__What needs to be done__
Each line from the one containing "PureWhiteCandle <441 212>" to the end of the listing below should be repeated exactly, with no other line included.

__Data__

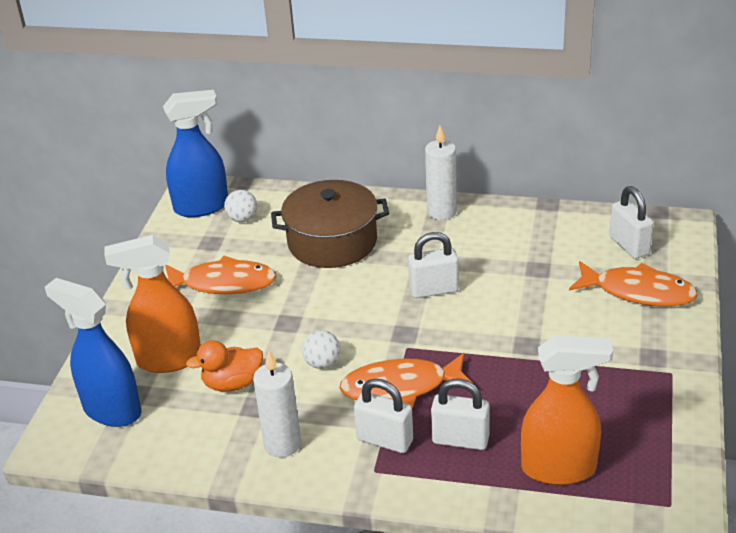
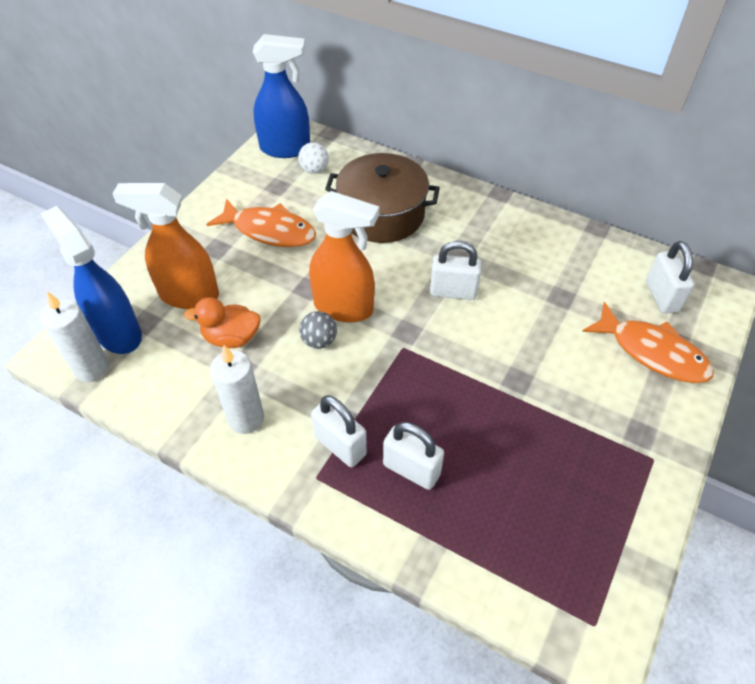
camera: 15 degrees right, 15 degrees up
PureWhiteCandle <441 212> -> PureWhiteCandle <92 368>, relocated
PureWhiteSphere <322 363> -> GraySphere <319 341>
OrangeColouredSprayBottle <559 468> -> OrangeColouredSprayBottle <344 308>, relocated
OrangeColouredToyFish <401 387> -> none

__Solution for this task__
PureWhiteCandle <441 212> -> PureWhiteCandle <92 368>, relocated
PureWhiteSphere <322 363> -> GraySphere <319 341>
OrangeColouredSprayBottle <559 468> -> OrangeColouredSprayBottle <344 308>, relocated
OrangeColouredToyFish <401 387> -> none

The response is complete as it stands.